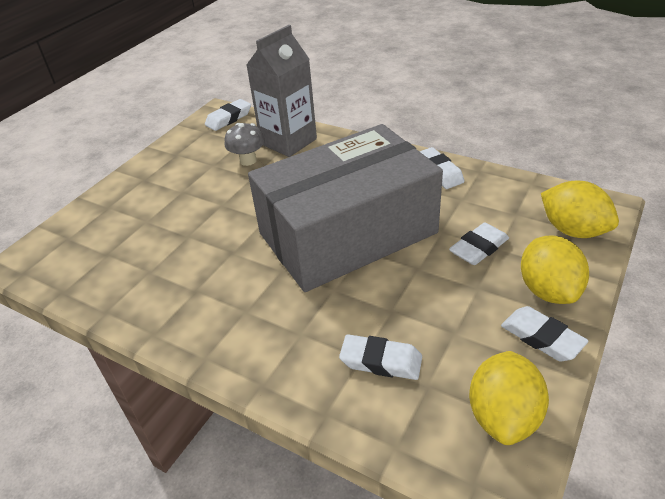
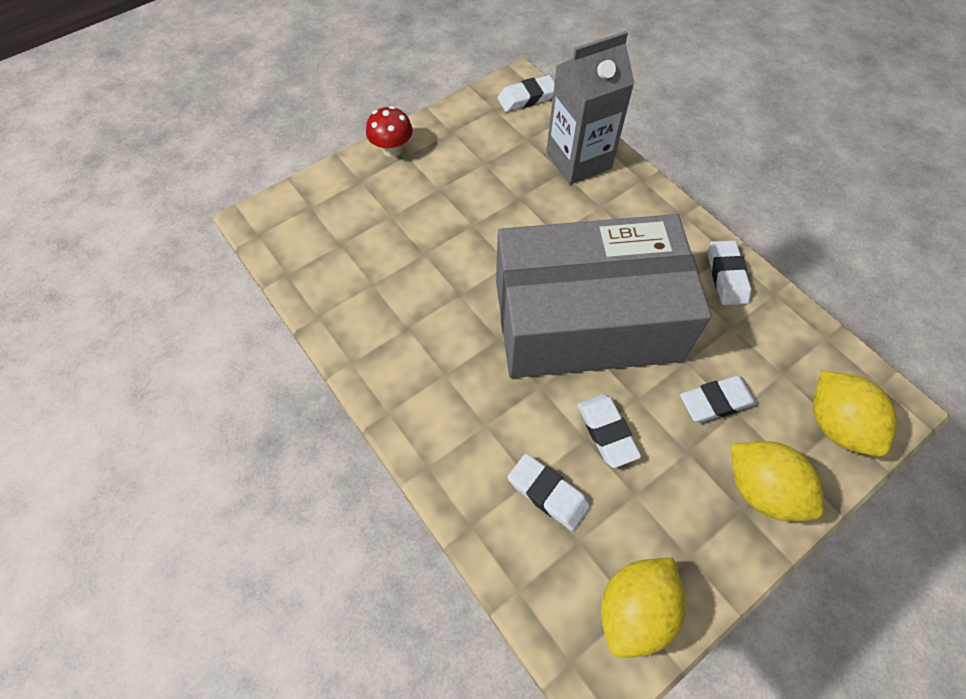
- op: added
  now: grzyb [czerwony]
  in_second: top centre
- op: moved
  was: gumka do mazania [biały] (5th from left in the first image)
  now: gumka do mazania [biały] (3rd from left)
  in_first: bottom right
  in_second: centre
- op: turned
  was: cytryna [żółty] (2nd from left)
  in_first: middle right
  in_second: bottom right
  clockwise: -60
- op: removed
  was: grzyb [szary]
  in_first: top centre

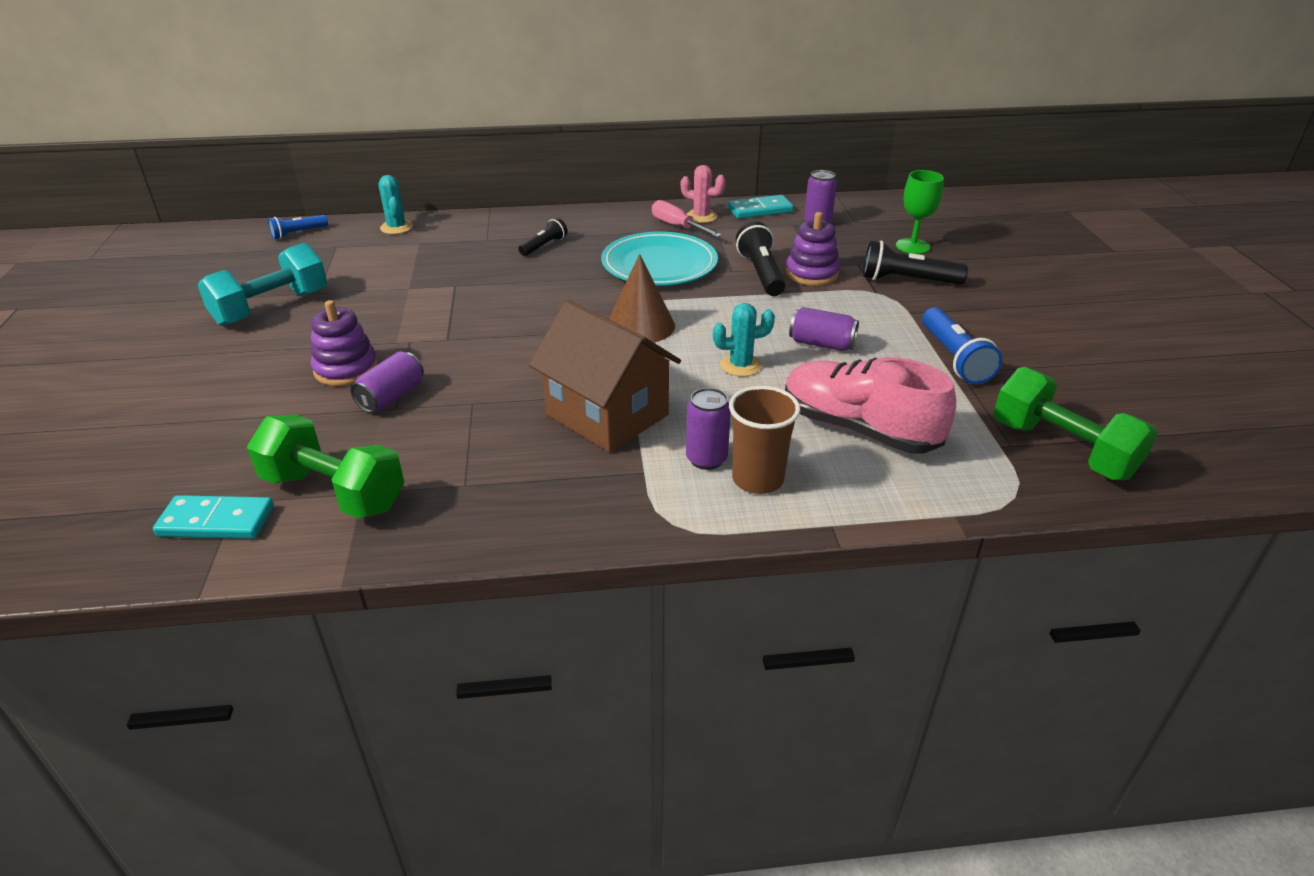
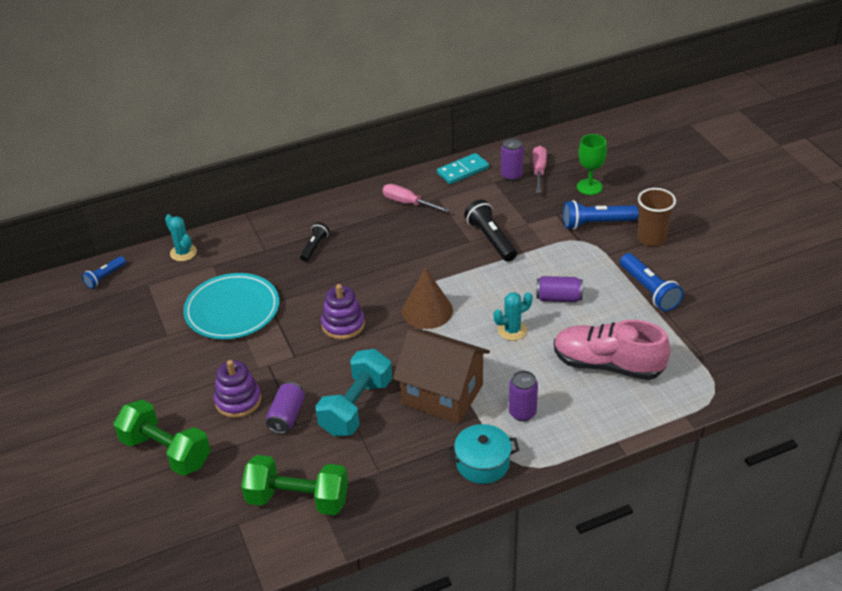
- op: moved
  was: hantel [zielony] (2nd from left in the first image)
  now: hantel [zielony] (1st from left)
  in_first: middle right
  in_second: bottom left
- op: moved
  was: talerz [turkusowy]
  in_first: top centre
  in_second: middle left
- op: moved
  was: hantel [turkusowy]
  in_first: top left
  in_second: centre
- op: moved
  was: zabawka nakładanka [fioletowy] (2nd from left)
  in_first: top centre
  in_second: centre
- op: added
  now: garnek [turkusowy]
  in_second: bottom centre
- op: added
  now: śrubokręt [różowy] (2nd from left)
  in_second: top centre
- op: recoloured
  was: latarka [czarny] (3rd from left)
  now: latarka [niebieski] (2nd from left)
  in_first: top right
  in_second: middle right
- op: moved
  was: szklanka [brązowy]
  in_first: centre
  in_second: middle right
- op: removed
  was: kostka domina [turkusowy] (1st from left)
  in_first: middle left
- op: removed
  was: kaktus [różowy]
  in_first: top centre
* * *
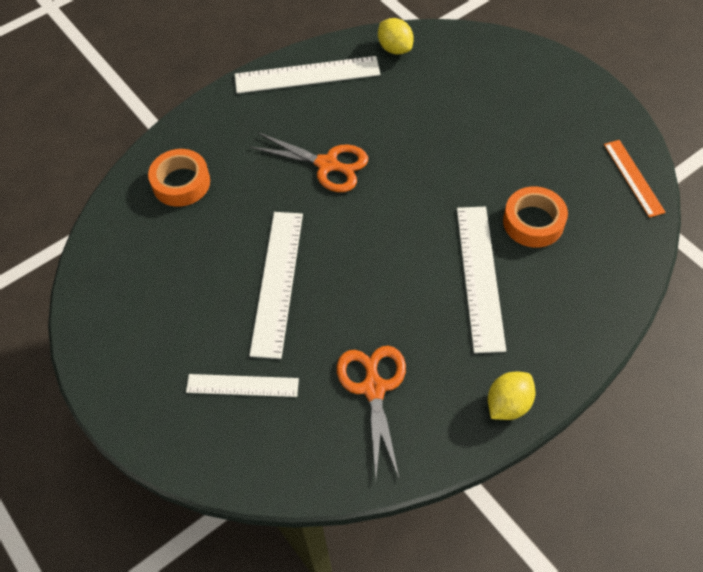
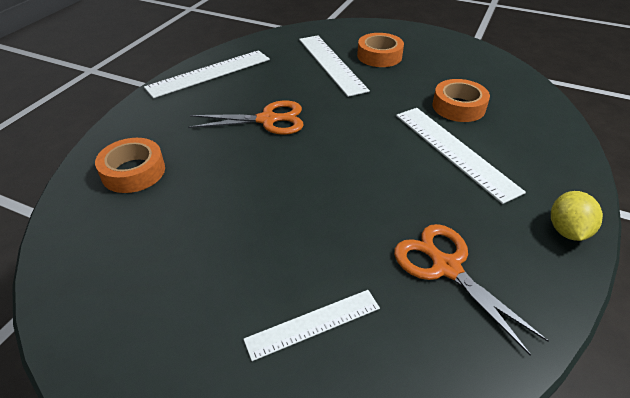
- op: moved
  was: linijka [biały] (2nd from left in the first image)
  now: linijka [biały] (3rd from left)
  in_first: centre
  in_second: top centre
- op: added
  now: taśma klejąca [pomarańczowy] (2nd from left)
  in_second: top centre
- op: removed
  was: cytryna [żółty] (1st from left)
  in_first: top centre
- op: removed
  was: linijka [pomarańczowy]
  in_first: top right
--
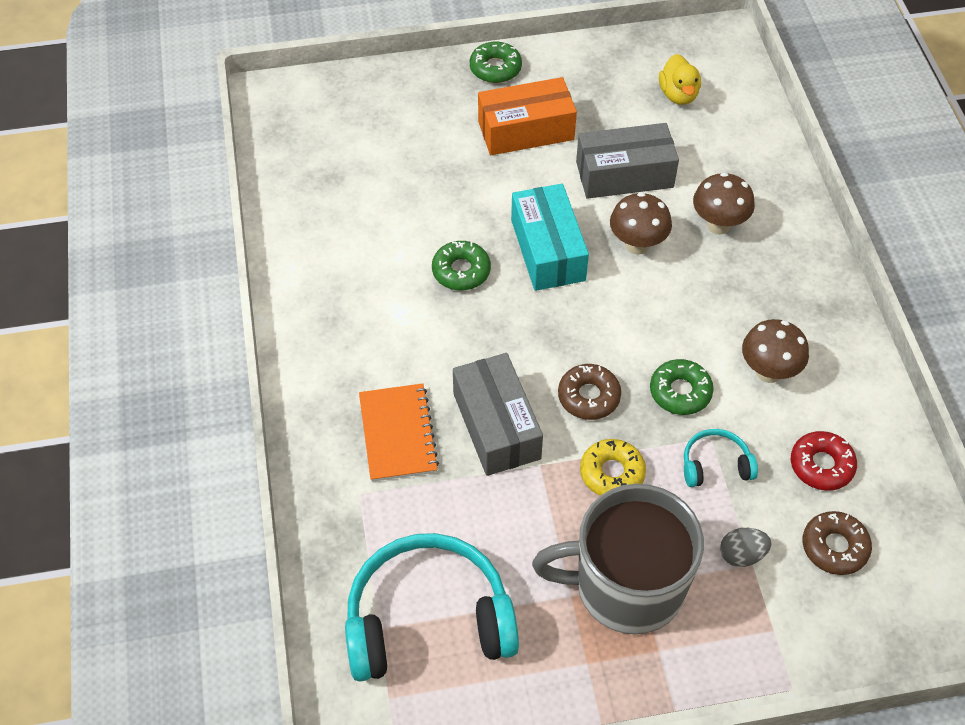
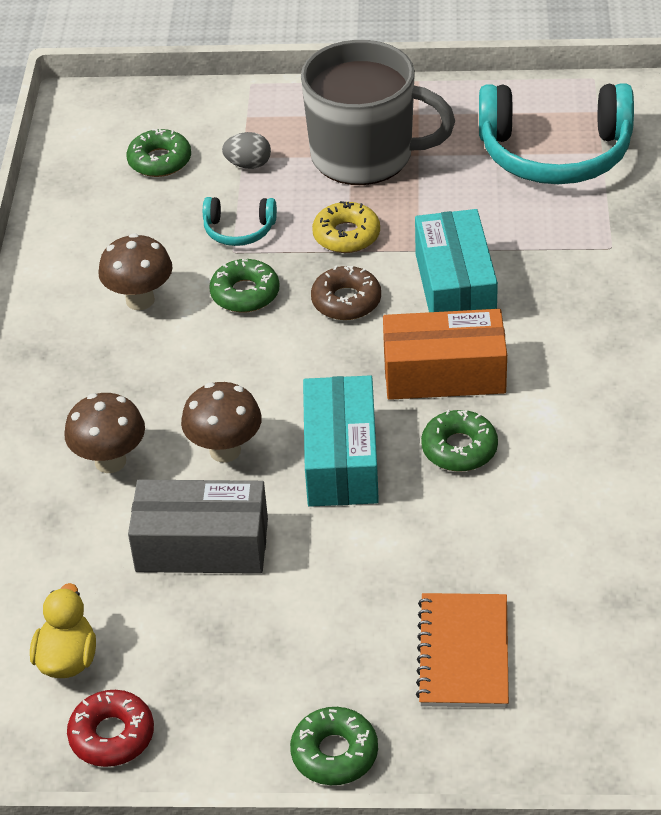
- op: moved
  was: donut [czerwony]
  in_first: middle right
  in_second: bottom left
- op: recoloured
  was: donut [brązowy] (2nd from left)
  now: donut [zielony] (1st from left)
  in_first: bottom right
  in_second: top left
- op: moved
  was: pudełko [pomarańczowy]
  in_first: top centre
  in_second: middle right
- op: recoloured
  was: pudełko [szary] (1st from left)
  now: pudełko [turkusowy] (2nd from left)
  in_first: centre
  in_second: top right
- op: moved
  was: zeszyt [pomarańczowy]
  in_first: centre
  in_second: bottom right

**What is needed**
Look through the entries and copy every line in which the string "mazania" appears.

**Response**
  was: gumka do mazania [biały] (5th from left in the first image)
  now: gumka do mazania [biały] (3rd from left)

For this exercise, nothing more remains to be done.